- WHAT YOU ARE ASKED TO DO -
Below is a listing. Write out exactly its lines between the one holding "purple mushroom: 8 -> 6" and the one holding "white marker: 4 -> 0", inclusive.

- RECORDS SUPPLIED -

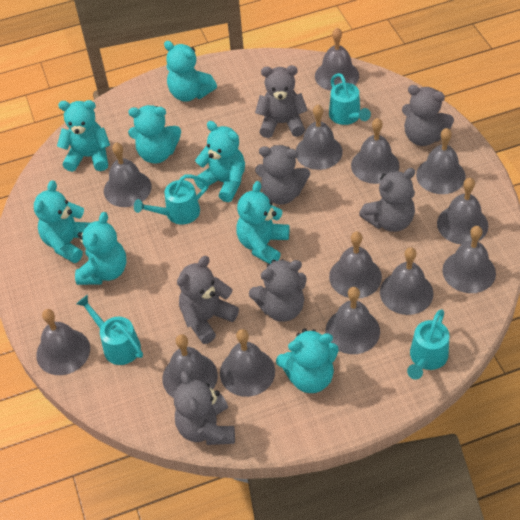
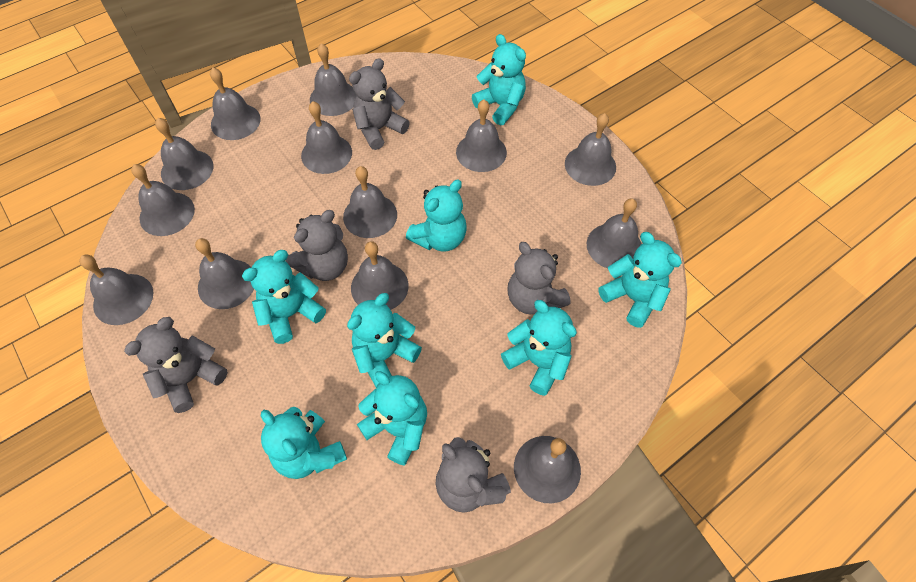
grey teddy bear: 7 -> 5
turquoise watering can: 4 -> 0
---
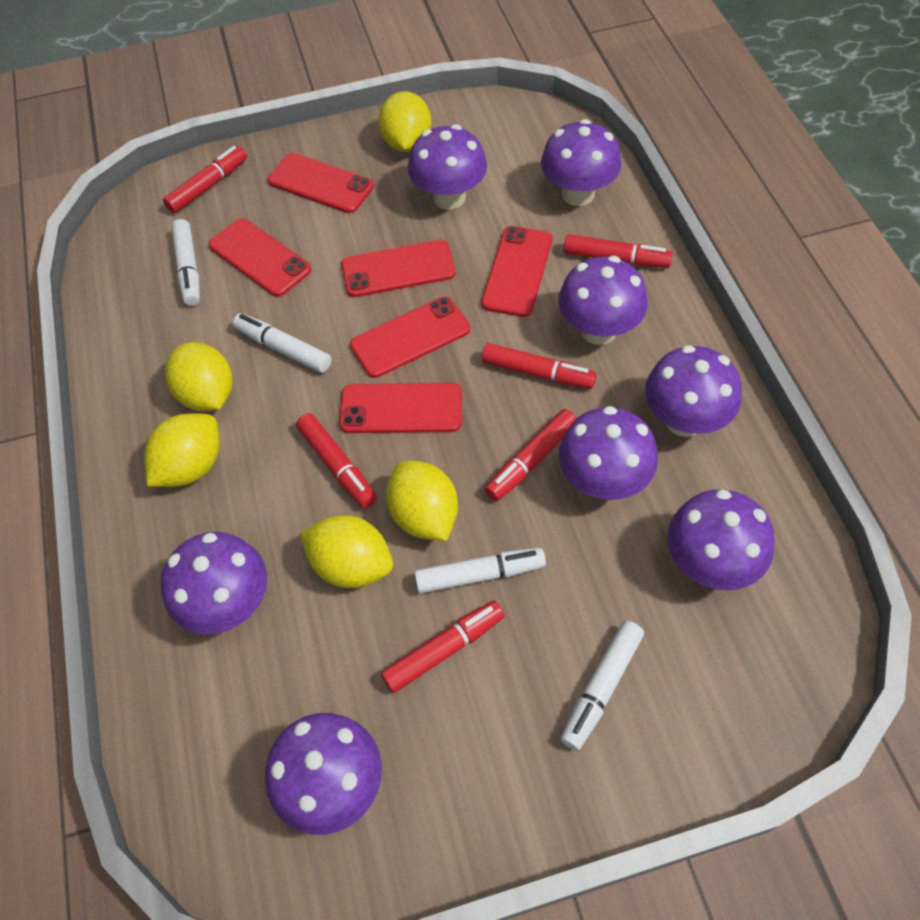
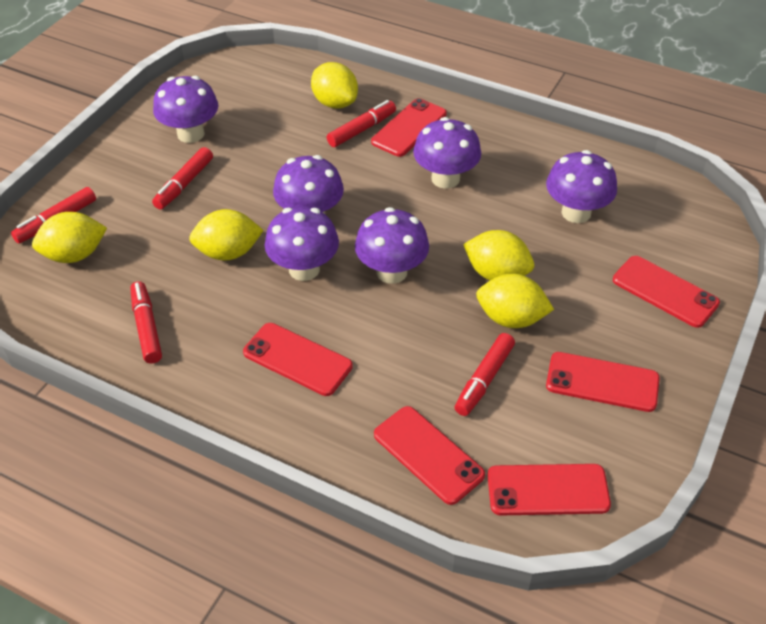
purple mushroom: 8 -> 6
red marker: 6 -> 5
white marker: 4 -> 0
...
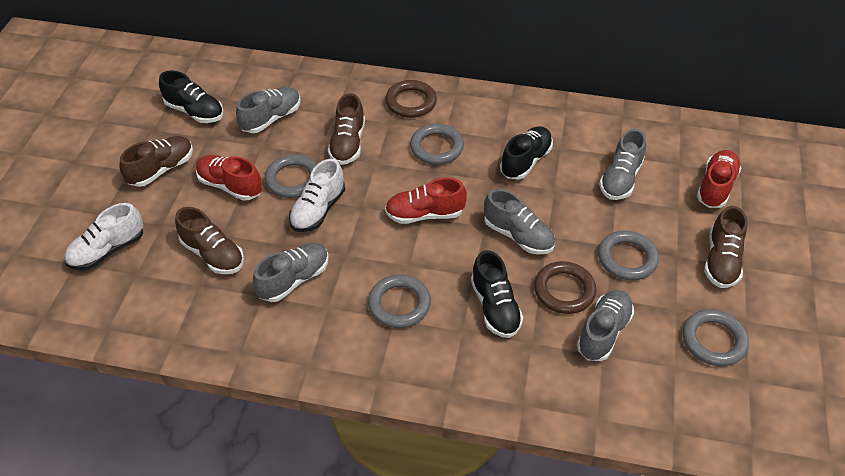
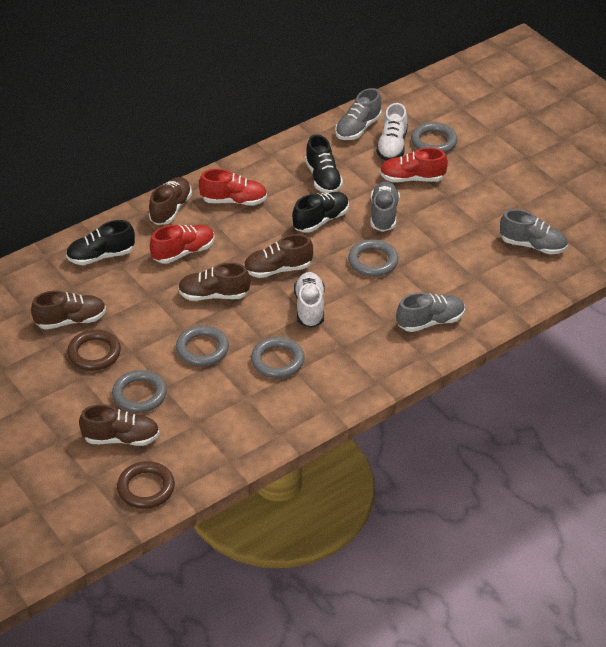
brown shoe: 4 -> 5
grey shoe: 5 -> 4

- RESPONSE TO THE TASK -
purple mushroom: 8 -> 6
red marker: 6 -> 5
white marker: 4 -> 0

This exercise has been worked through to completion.